Content starts

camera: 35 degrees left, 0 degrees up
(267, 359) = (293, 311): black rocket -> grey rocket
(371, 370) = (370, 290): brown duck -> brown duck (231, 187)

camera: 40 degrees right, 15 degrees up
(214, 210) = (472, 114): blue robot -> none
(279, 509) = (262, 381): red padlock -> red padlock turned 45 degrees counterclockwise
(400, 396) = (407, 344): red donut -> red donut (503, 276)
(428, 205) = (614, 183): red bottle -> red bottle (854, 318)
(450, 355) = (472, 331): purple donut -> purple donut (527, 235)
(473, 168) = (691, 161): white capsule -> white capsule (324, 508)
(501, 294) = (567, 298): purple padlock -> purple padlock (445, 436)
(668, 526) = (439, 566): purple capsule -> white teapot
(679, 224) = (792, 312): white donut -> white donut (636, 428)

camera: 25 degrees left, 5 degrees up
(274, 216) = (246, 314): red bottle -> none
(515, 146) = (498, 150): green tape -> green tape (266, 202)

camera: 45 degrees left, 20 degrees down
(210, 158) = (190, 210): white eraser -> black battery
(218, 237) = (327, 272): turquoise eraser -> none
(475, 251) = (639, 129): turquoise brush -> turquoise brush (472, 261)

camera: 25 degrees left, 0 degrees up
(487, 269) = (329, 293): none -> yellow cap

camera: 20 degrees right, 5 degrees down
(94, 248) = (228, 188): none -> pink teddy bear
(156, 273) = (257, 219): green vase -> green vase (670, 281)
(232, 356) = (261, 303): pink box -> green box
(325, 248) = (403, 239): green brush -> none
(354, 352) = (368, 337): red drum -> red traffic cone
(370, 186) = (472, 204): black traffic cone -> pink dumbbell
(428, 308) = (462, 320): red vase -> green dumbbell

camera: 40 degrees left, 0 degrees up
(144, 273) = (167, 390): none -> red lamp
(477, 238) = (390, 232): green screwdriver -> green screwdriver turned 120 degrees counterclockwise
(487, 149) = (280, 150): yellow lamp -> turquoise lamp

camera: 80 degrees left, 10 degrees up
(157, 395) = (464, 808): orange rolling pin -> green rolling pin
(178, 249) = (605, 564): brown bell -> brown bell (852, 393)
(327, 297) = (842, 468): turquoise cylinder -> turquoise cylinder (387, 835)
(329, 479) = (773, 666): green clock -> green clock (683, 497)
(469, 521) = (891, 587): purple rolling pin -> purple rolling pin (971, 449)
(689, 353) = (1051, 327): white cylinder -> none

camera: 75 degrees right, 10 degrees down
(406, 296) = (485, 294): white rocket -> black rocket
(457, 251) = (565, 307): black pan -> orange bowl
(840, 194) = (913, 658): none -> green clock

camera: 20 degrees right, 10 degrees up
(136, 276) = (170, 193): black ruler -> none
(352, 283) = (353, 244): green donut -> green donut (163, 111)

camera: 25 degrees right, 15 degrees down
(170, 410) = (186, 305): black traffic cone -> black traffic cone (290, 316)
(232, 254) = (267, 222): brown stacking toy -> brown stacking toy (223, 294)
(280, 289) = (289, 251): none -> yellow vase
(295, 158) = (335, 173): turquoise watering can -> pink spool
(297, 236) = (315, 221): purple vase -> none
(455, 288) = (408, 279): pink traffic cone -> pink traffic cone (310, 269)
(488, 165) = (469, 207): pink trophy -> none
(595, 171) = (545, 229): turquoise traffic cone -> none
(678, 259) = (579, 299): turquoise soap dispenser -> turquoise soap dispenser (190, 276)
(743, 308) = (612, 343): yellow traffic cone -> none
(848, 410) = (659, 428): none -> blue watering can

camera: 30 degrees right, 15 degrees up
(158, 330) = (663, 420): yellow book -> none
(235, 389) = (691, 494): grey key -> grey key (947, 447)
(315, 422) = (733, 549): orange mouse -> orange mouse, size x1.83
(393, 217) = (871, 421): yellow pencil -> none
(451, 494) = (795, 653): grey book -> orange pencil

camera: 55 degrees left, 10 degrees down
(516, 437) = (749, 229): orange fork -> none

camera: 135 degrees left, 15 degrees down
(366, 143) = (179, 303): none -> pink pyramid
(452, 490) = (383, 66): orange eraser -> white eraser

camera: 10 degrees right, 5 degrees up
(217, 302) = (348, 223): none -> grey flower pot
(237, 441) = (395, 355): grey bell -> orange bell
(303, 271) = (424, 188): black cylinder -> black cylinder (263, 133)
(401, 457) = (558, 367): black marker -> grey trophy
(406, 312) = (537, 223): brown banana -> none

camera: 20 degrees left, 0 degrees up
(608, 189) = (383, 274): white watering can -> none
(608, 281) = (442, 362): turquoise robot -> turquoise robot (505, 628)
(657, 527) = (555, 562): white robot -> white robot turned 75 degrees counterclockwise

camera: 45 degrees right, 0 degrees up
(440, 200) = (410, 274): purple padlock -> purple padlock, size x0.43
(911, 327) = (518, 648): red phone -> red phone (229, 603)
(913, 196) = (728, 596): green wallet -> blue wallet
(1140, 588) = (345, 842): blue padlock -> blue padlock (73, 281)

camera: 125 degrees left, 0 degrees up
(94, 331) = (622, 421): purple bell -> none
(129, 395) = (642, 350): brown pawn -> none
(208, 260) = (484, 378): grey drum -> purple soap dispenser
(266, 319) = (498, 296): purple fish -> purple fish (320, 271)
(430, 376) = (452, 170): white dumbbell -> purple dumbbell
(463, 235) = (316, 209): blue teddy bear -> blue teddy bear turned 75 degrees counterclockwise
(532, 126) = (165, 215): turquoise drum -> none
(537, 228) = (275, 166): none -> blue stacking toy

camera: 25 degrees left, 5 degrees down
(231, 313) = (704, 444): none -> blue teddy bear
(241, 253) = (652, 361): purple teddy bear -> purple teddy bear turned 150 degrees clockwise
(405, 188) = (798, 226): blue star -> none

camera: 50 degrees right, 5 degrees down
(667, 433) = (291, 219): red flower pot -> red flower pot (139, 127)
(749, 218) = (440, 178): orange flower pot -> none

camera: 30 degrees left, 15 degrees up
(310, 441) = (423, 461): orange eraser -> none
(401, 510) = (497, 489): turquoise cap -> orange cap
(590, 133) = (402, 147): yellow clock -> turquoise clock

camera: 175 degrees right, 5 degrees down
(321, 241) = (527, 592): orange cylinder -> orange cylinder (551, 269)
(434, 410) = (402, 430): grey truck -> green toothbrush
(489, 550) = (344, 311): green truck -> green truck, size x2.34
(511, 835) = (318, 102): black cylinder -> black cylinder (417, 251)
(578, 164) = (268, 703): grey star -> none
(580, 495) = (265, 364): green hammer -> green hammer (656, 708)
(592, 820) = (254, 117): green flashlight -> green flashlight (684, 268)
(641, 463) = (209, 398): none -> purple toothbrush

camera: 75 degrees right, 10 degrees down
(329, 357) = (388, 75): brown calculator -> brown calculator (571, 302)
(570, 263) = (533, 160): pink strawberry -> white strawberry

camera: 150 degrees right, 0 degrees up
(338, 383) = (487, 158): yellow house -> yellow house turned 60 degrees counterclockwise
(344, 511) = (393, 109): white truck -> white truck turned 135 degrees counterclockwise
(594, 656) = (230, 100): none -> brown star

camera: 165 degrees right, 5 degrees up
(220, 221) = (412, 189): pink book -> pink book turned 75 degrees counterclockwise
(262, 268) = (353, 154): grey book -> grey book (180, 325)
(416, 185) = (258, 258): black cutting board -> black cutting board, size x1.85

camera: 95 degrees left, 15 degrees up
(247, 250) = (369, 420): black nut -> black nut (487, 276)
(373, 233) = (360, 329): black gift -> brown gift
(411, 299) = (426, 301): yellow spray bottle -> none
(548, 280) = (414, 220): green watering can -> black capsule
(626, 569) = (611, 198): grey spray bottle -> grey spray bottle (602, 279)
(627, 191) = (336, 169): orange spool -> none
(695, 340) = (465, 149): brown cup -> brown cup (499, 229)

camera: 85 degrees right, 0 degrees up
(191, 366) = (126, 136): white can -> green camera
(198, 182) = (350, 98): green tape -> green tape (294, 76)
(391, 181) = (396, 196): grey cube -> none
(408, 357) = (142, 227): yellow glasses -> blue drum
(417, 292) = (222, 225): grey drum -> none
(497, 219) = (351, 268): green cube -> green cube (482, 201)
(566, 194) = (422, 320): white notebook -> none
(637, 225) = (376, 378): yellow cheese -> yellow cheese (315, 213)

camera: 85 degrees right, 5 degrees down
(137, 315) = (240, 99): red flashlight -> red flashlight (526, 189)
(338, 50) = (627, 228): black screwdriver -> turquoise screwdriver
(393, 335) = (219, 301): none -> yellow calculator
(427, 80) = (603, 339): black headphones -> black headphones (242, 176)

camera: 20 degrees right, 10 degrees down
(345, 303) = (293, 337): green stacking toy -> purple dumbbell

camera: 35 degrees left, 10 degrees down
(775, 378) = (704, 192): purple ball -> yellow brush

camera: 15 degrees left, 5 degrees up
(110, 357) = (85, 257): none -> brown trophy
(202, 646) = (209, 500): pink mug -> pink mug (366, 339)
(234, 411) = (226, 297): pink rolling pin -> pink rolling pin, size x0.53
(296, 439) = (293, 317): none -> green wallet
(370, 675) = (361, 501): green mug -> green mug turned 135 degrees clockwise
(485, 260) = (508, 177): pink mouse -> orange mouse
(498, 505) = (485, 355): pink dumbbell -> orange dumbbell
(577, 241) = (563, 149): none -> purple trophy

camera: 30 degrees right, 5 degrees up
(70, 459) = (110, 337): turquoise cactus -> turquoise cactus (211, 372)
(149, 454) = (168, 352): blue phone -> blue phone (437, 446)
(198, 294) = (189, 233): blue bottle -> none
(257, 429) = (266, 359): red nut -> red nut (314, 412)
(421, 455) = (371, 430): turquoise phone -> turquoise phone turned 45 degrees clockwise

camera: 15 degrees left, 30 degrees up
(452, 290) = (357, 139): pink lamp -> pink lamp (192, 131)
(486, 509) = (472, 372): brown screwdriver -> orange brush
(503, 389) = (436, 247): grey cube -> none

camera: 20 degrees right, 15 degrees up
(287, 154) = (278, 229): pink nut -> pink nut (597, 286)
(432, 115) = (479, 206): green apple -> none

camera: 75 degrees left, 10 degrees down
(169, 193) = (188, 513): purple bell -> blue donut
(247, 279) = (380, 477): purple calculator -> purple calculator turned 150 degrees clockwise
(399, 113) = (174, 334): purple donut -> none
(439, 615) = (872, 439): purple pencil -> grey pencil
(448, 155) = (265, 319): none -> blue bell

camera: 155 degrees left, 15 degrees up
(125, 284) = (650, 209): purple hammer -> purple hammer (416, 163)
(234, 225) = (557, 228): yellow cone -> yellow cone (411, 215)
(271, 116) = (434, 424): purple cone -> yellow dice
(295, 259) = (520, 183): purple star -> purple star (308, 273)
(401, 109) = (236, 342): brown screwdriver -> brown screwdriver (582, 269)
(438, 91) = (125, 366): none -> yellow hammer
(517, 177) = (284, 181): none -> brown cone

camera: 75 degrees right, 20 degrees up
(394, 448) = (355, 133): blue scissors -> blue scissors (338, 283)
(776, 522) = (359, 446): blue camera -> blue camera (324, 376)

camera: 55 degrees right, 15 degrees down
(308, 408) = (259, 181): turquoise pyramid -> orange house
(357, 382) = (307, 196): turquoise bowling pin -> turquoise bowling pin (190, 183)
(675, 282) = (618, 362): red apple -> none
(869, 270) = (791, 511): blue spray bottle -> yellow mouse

Content ends

Give again, exactly, every line from the one holding "(438, 91) = (125, 366): none -> yellow hammer" to the last line of the data.

**TASK OUTPUT:**
(438, 91) = (125, 366): none -> yellow hammer
(517, 177) = (284, 181): none -> brown cone

camera: 75 degrees right, 20 degrees up
(394, 448) = (355, 133): blue scissors -> blue scissors (338, 283)
(776, 522) = (359, 446): blue camera -> blue camera (324, 376)

camera: 55 degrees right, 15 degrees down
(308, 408) = (259, 181): turquoise pyramid -> orange house
(357, 382) = (307, 196): turquoise bowling pin -> turquoise bowling pin (190, 183)
(675, 282) = (618, 362): red apple -> none
(869, 270) = (791, 511): blue spray bottle -> yellow mouse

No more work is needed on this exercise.